Work instructions ▸
In the entries below, the lines from the one with "D2: none -> diode (A n5, K +12V)" through the one with "TR2: NPN (B" are to be copied exactly; both ends count.

*** Opening Dataset content ***

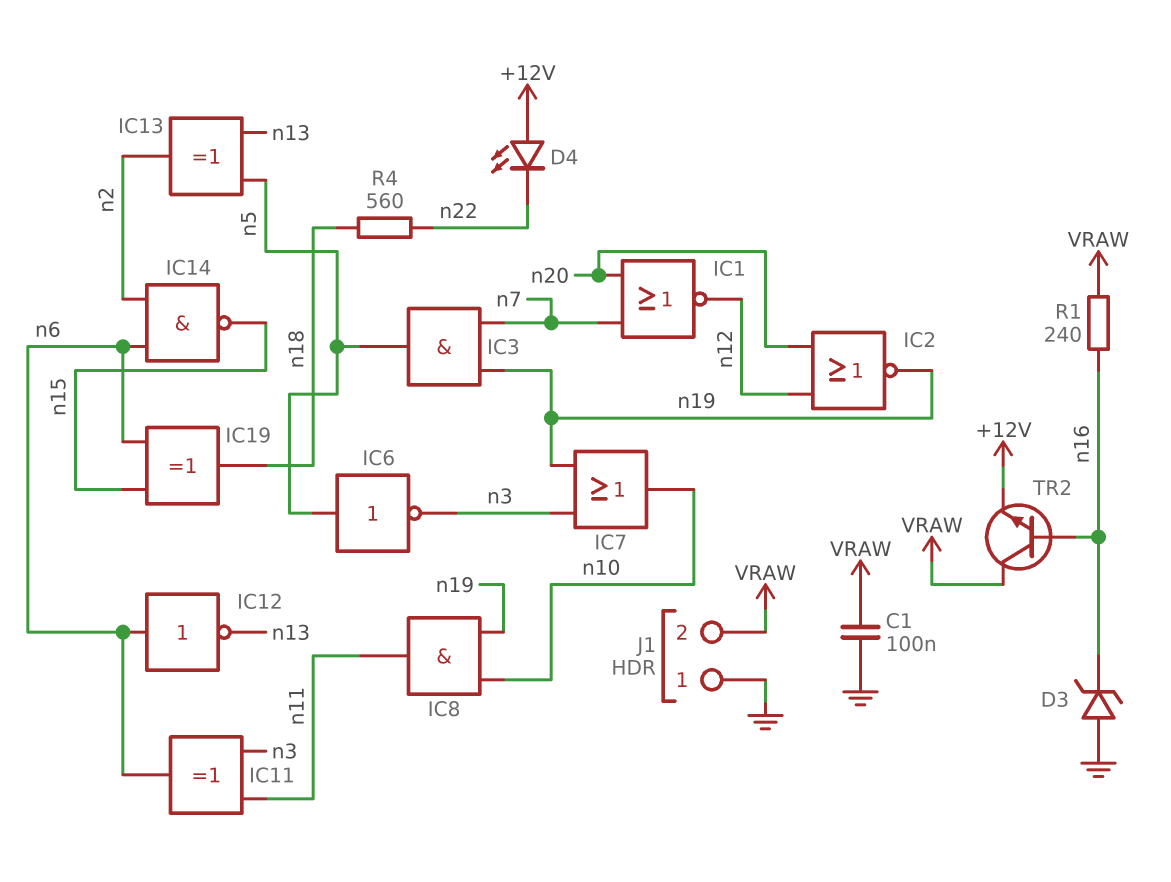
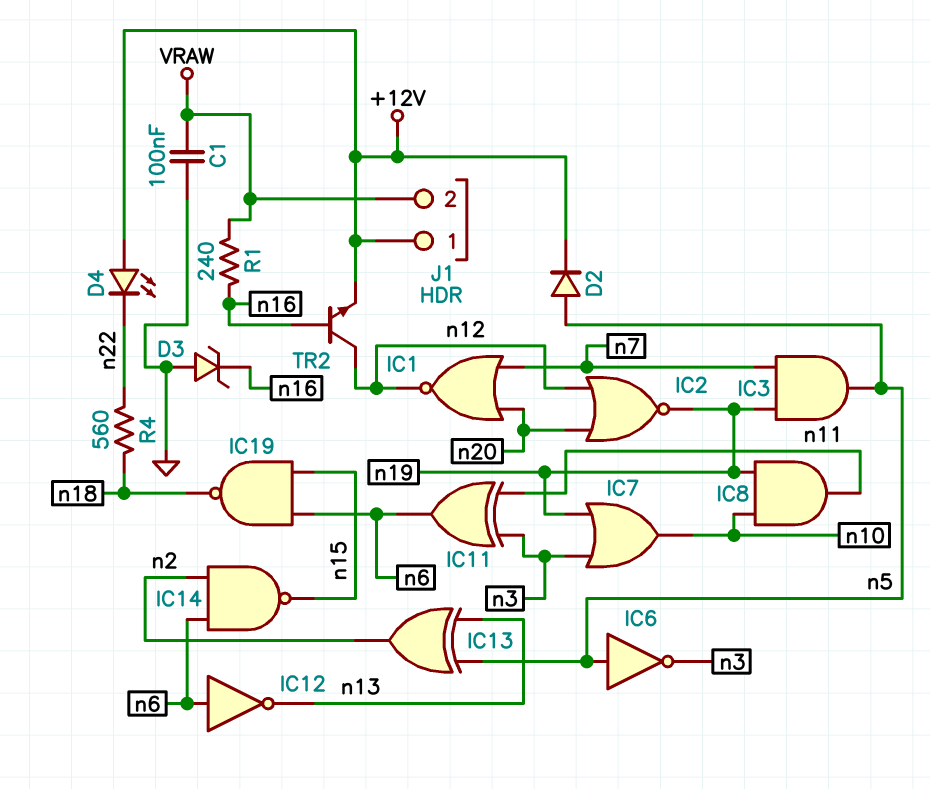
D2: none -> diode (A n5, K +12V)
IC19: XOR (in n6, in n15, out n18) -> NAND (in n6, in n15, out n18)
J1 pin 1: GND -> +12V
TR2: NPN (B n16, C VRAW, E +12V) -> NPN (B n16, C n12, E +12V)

*** Closing Dataset content ***
*** Opening Dataset content ***

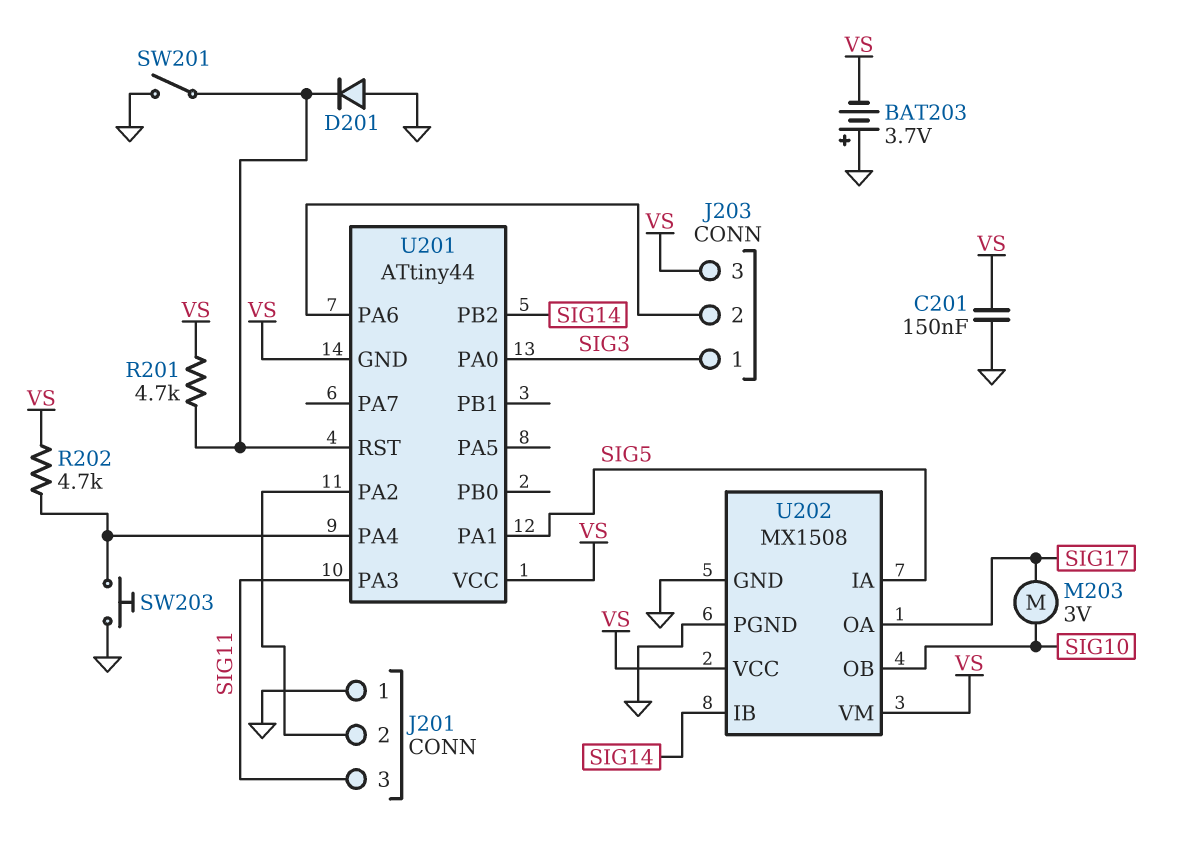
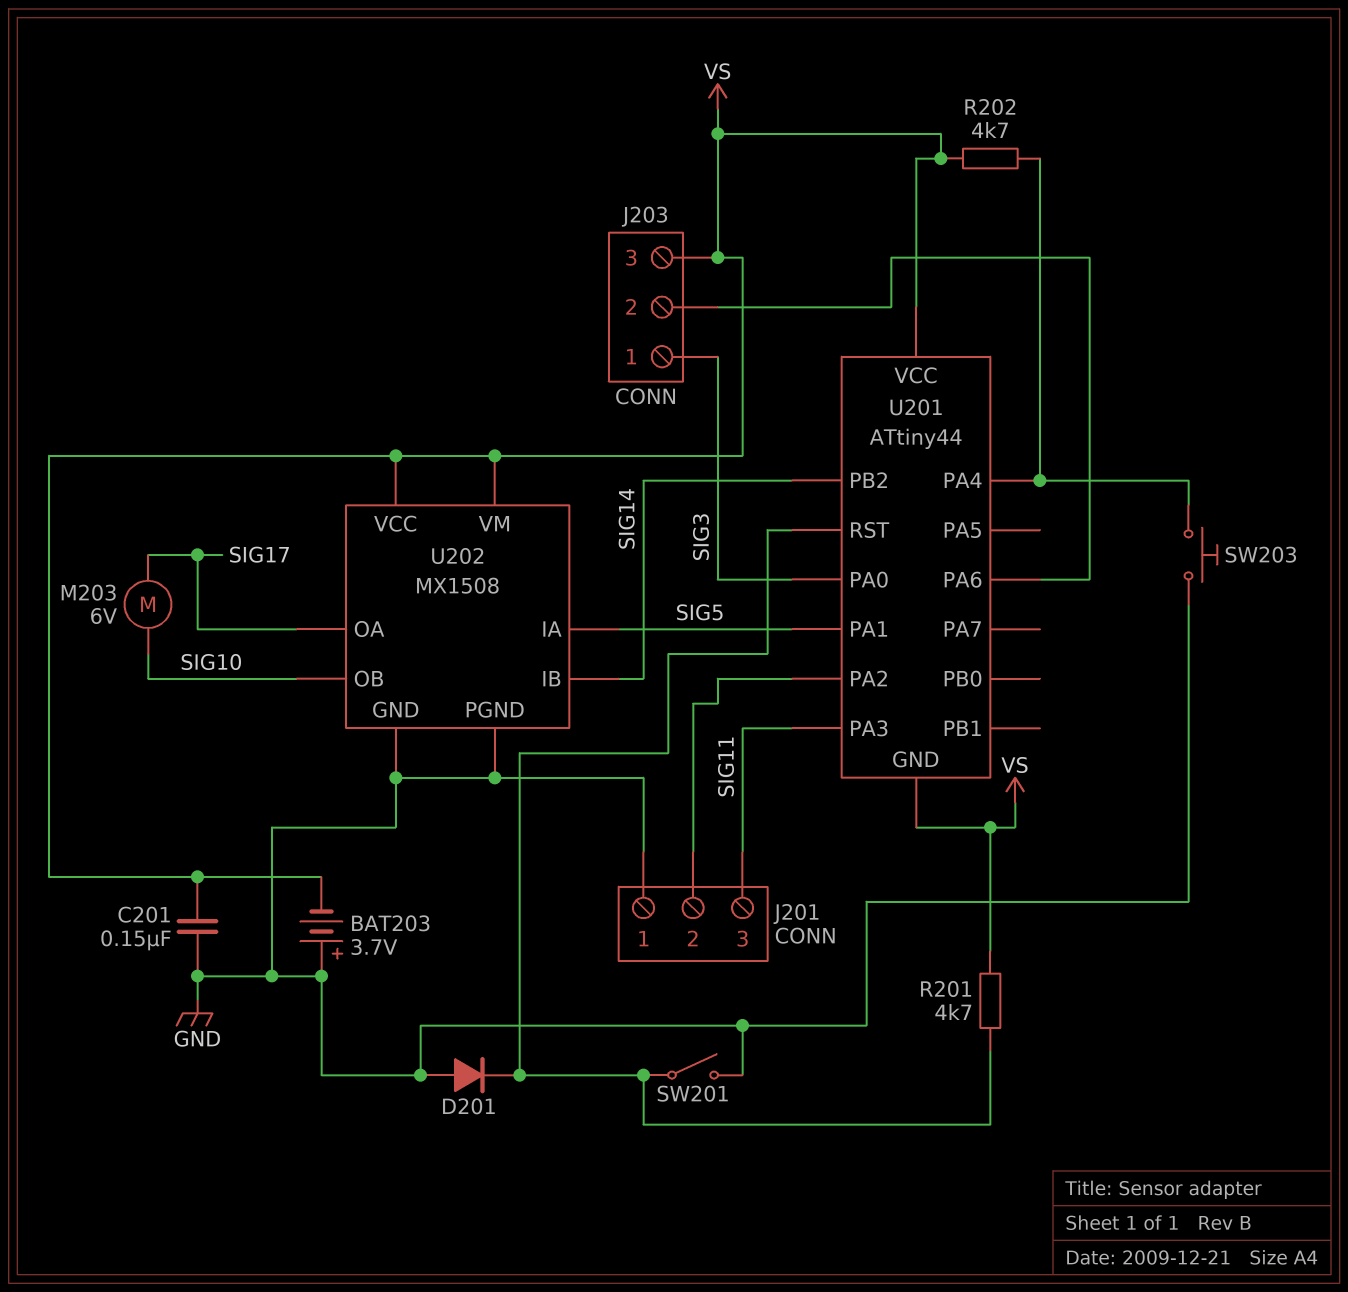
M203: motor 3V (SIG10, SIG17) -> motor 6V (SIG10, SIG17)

*** Closing Dataset content ***

Result for this exercise ▸
D2: none -> diode (A n5, K +12V)
IC19: XOR (in n6, in n15, out n18) -> NAND (in n6, in n15, out n18)
J1 pin 1: GND -> +12V
TR2: NPN (B n16, C VRAW, E +12V) -> NPN (B n16, C n12, E +12V)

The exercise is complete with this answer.